**WORK REQUEST**
Everything from the line containing "ENC pin CLK: A4 -> B14" through the line containing "FAN1 pin SIG: none -> A8" in the listing below should be copied exactly, and nothing more.

**GIVEN DATA**
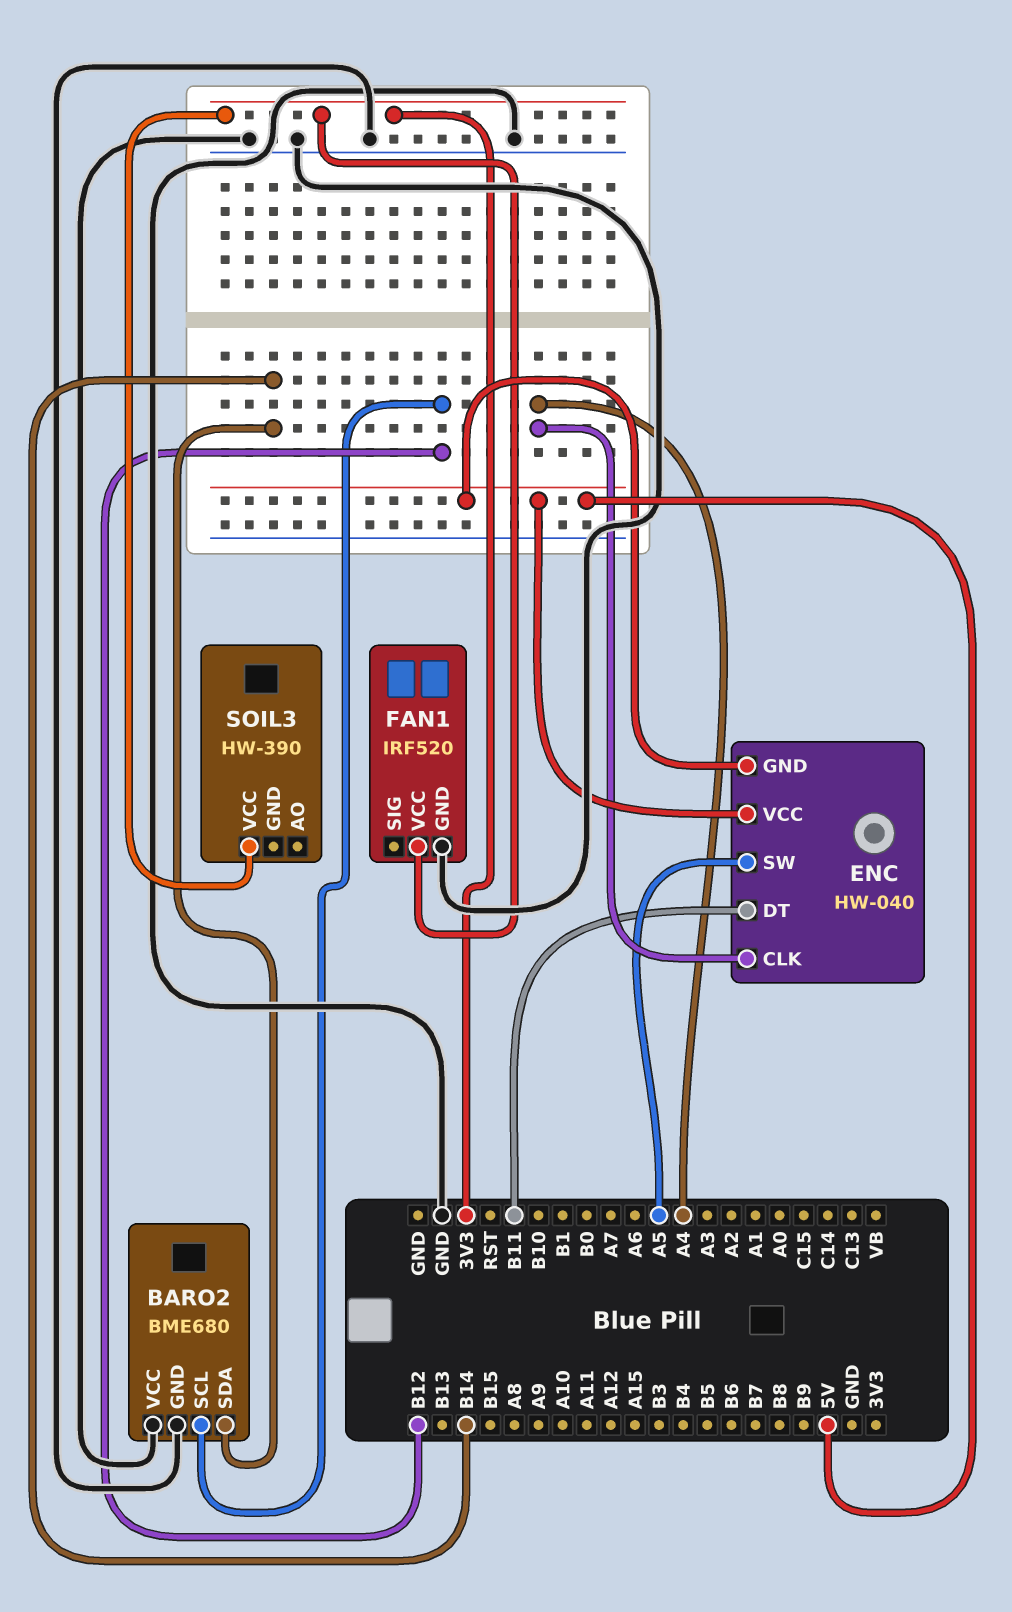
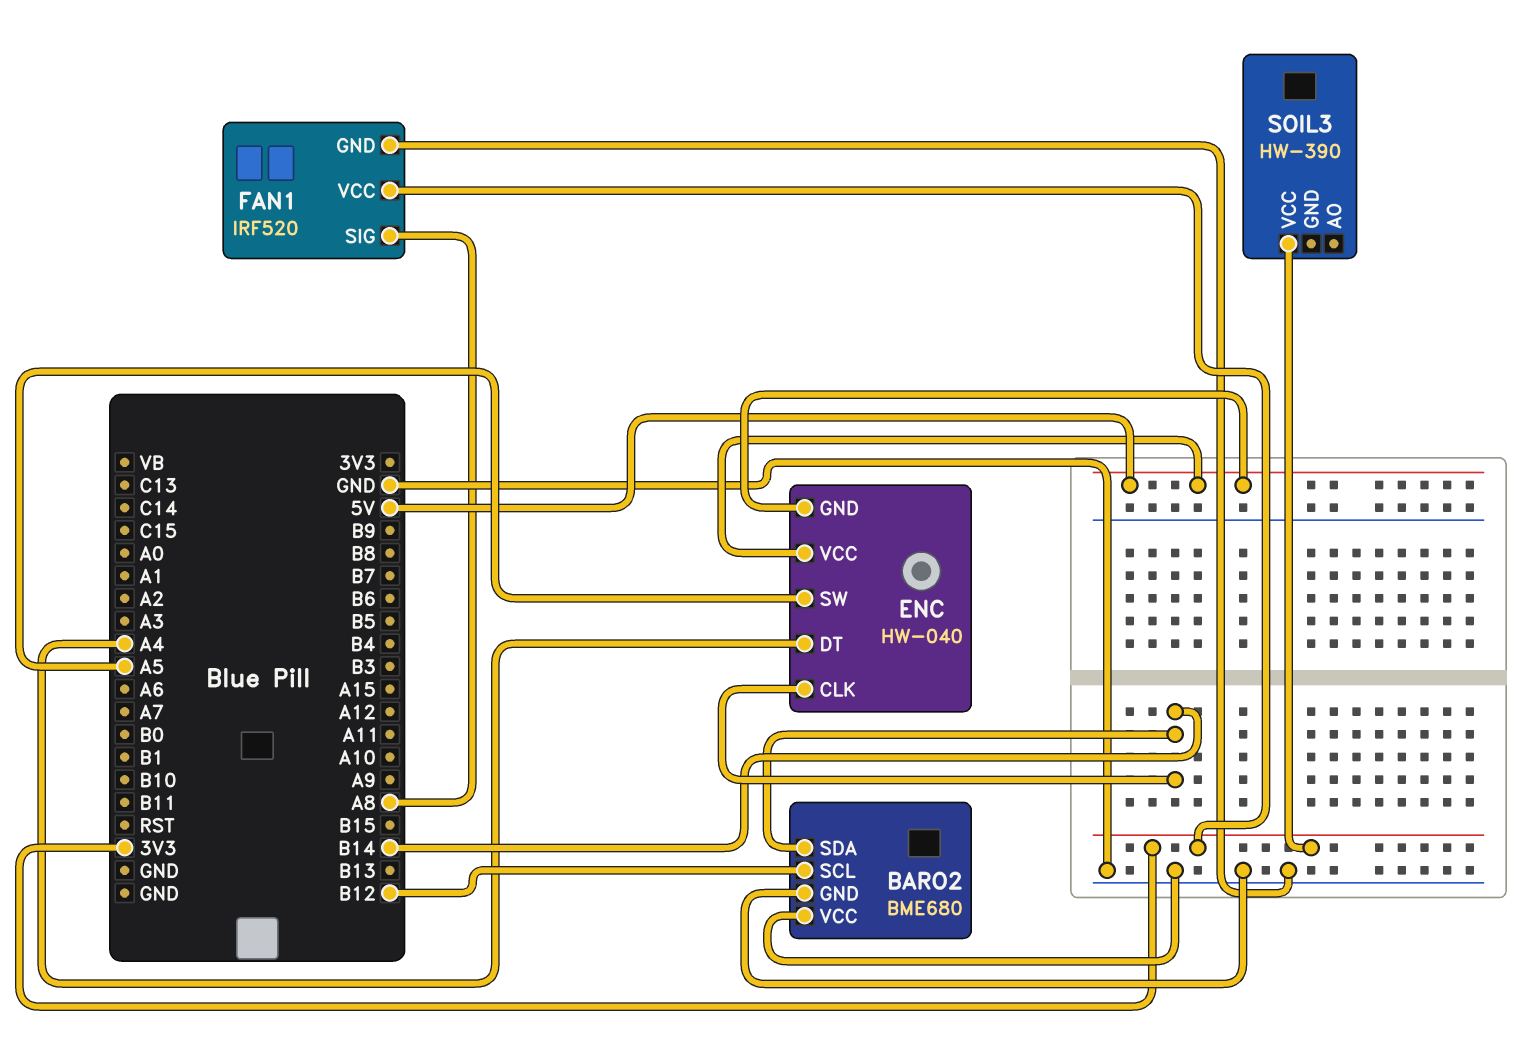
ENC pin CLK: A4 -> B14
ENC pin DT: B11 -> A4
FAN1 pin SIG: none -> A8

--

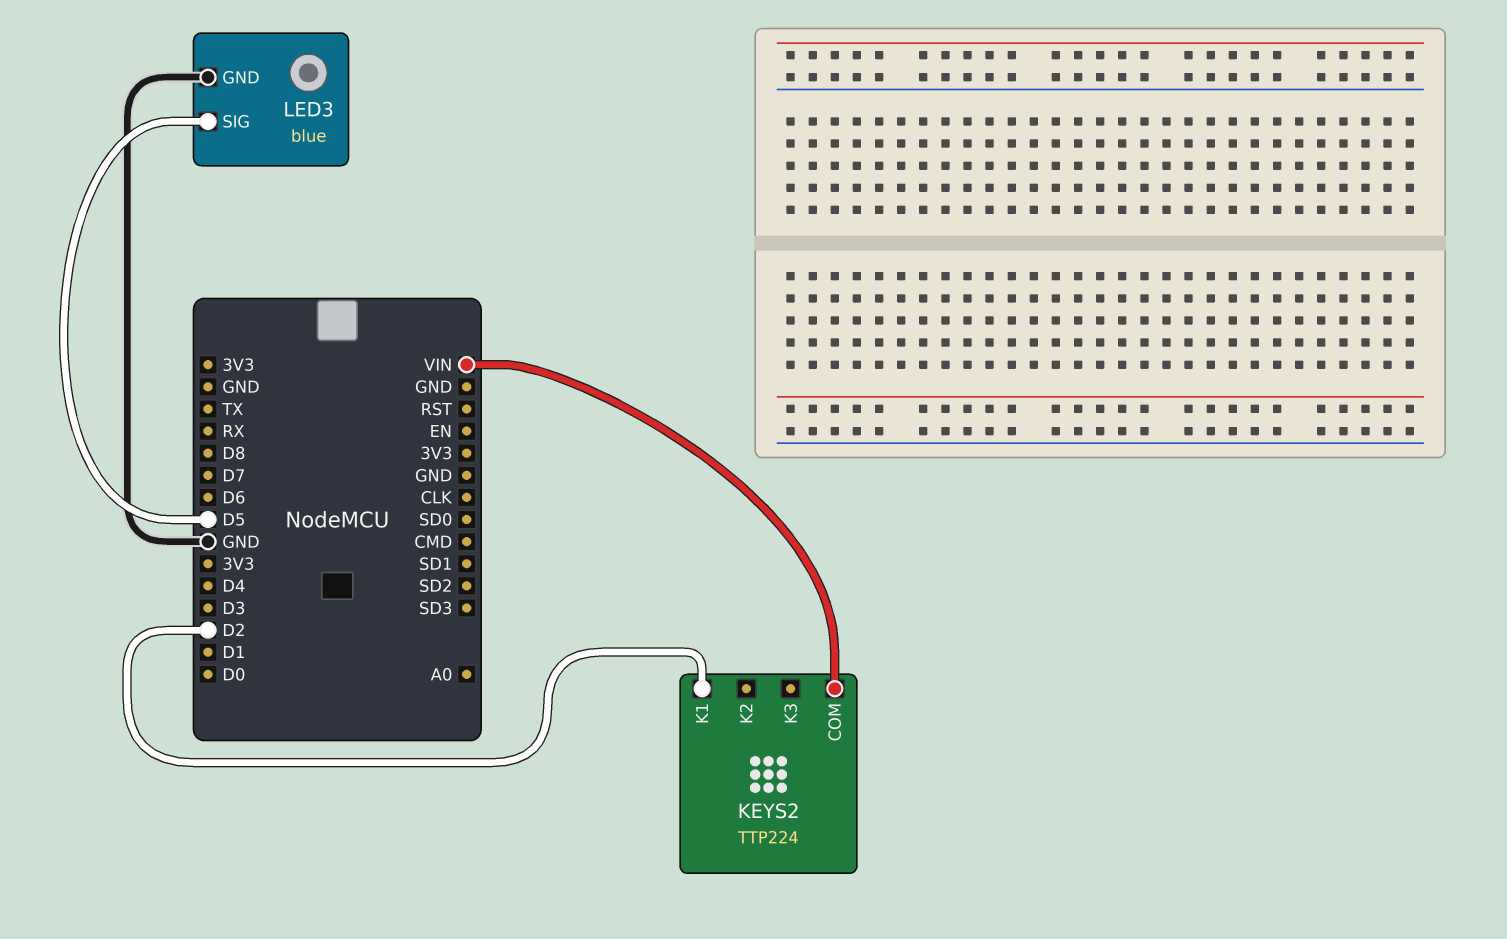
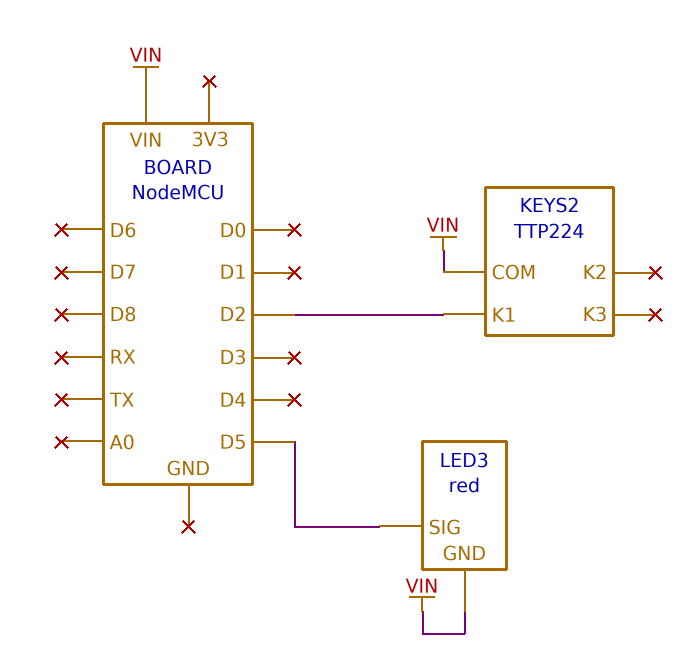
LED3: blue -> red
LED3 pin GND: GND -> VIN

**EXERCISE ANSWER**
ENC pin CLK: A4 -> B14
ENC pin DT: B11 -> A4
FAN1 pin SIG: none -> A8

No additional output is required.